** Opening Supplied data block **

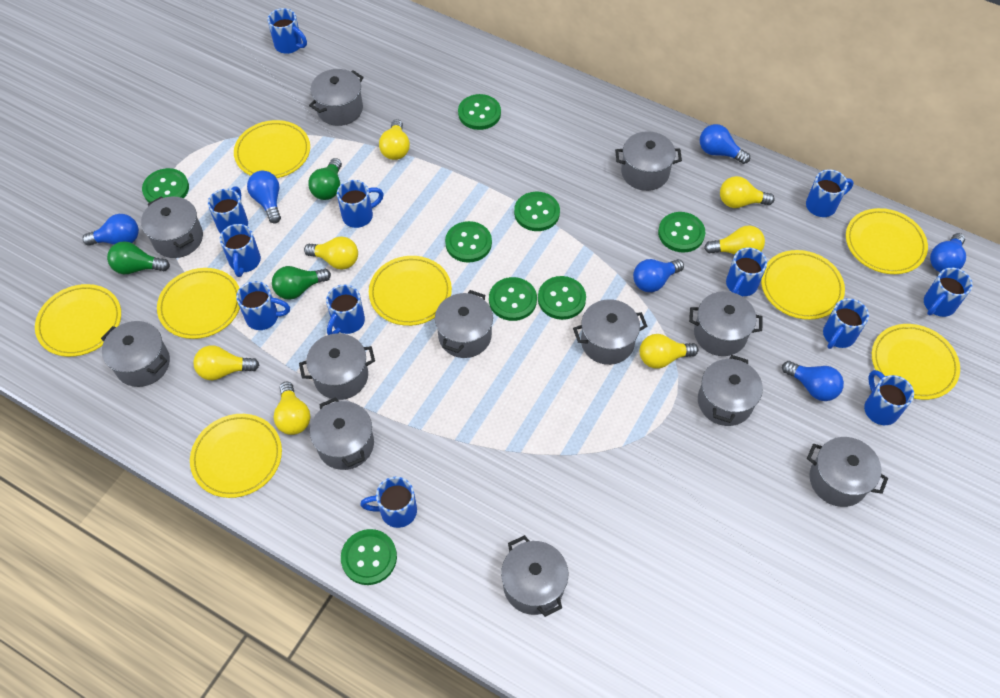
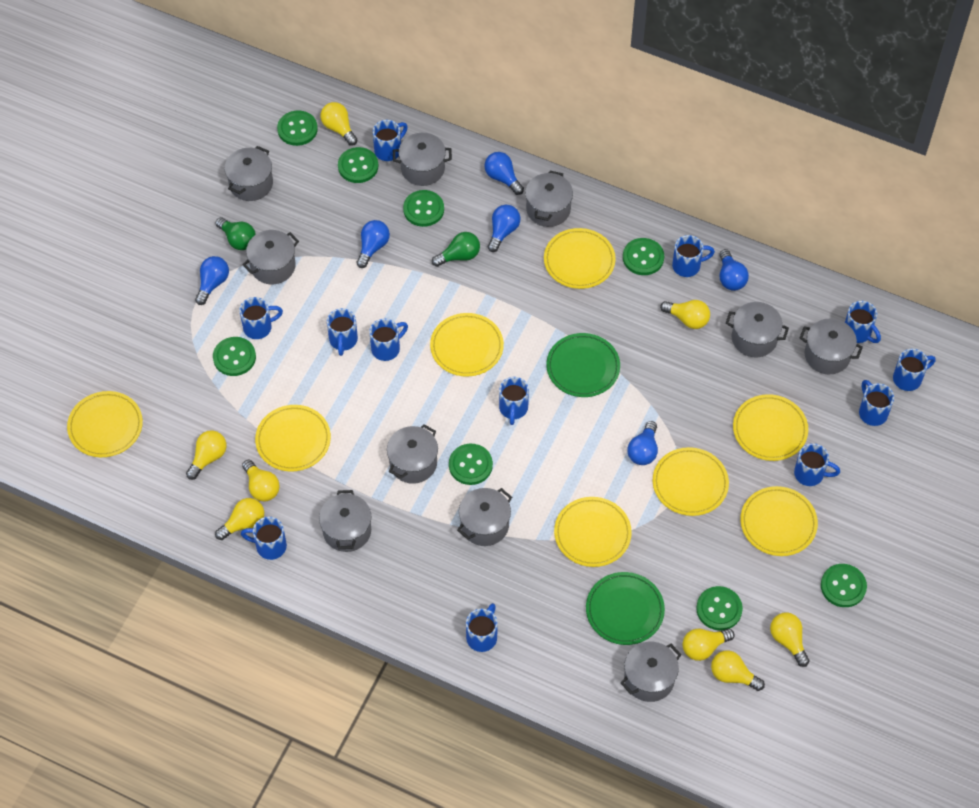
green light bulb: 3 -> 2
green plate: 0 -> 2
grey pot: 12 -> 10
yellow light bulb: 7 -> 8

** Closing Supplied data block **

◆ **The problem**:
Set the listing down verbatim, excluding pictures.

◆ **Task output**:
green light bulb: 3 -> 2
green plate: 0 -> 2
grey pot: 12 -> 10
yellow light bulb: 7 -> 8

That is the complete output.